INSTRUCTIONS FOR THE TASK: Write the material out again, line by line, exactly as it is.

DATASET EXTRACT:
- Opening Delimiter -
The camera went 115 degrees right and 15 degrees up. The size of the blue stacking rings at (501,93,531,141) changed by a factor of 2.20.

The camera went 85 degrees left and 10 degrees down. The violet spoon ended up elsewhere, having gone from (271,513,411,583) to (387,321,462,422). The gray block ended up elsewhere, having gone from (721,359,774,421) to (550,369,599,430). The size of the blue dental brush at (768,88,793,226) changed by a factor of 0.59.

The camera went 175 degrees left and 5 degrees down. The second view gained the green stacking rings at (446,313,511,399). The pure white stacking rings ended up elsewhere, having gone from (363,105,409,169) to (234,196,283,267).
- Closing Delimiter -
SOLUTION FOR THIS PROBLEM:
The camera went 115 degrees right and 15 degrees up. The size of the blue stacking rings at (501,93,531,141) changed by a factor of 2.20.

The camera went 85 degrees left and 10 degrees down. The violet spoon ended up elsewhere, having gone from (271,513,411,583) to (387,321,462,422). The gray block ended up elsewhere, having gone from (721,359,774,421) to (550,369,599,430). The size of the blue dental brush at (768,88,793,226) changed by a factor of 0.59.

The camera went 175 degrees left and 5 degrees down. The second view gained the green stacking rings at (446,313,511,399). The pure white stacking rings ended up elsewhere, having gone from (363,105,409,169) to (234,196,283,267).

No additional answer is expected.